'''

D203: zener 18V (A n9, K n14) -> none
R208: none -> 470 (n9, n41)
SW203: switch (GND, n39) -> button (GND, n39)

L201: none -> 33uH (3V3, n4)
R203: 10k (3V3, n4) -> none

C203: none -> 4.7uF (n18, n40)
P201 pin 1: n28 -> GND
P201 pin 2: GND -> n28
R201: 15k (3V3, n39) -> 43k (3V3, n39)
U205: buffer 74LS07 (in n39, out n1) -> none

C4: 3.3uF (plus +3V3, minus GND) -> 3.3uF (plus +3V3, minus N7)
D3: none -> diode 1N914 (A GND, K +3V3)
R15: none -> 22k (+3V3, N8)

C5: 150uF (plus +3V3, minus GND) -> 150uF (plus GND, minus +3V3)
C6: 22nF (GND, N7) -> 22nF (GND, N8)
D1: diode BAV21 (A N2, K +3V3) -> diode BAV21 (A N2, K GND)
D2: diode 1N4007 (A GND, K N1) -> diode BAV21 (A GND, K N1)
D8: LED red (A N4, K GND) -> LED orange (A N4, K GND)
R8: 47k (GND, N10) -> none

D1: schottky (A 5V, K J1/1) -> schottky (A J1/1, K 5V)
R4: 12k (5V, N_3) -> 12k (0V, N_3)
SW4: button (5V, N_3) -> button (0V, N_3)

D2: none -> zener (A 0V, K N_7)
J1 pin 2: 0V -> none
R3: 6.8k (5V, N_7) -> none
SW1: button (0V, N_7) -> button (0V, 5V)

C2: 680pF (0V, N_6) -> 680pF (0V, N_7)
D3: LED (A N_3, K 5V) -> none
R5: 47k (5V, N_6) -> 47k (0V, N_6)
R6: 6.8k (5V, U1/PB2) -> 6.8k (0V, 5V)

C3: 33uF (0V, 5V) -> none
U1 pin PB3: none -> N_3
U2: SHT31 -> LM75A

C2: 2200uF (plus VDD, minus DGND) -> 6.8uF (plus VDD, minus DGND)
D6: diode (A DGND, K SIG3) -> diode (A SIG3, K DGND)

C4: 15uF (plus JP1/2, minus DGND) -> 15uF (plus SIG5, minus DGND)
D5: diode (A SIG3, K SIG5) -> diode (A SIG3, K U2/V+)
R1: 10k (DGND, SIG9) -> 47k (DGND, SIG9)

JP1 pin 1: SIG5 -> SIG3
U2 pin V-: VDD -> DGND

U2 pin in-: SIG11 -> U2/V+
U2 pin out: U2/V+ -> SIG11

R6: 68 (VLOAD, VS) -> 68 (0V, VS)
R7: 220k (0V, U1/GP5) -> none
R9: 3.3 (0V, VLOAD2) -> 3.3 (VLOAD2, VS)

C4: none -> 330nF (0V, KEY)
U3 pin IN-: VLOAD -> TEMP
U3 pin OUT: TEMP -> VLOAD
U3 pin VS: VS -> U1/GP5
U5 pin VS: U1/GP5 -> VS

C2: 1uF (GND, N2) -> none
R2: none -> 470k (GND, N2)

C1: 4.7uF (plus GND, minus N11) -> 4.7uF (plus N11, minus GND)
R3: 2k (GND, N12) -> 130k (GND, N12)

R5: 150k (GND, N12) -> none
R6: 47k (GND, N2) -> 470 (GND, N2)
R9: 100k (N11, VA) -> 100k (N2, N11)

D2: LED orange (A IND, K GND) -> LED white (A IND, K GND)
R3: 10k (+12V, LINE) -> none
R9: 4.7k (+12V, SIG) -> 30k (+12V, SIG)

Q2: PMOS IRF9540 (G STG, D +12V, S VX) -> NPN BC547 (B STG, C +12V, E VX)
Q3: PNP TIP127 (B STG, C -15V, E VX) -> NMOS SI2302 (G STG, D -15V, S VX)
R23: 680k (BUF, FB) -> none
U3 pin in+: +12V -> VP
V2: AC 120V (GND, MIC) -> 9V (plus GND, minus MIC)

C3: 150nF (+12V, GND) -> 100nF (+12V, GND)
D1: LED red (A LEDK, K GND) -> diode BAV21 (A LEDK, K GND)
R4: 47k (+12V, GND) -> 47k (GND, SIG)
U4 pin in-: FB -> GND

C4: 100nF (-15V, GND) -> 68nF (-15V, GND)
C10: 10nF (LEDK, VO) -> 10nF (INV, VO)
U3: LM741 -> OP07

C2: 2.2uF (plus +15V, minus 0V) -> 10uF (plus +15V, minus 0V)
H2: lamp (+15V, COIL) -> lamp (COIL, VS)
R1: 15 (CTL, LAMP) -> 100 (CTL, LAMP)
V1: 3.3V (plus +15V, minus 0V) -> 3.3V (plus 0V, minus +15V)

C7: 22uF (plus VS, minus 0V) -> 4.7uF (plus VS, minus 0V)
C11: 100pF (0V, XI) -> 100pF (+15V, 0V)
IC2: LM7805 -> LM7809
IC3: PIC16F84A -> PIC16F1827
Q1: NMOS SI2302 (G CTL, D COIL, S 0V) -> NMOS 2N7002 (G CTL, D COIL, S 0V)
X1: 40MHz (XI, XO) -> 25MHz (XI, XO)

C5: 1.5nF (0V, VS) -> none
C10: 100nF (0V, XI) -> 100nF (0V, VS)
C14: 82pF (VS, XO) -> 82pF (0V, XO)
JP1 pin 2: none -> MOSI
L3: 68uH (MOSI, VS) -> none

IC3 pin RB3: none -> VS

'''

→ **Work required**
Count each line above where the string "DGND" occurs. Give the number only.

→ **Answer for this exercise**
5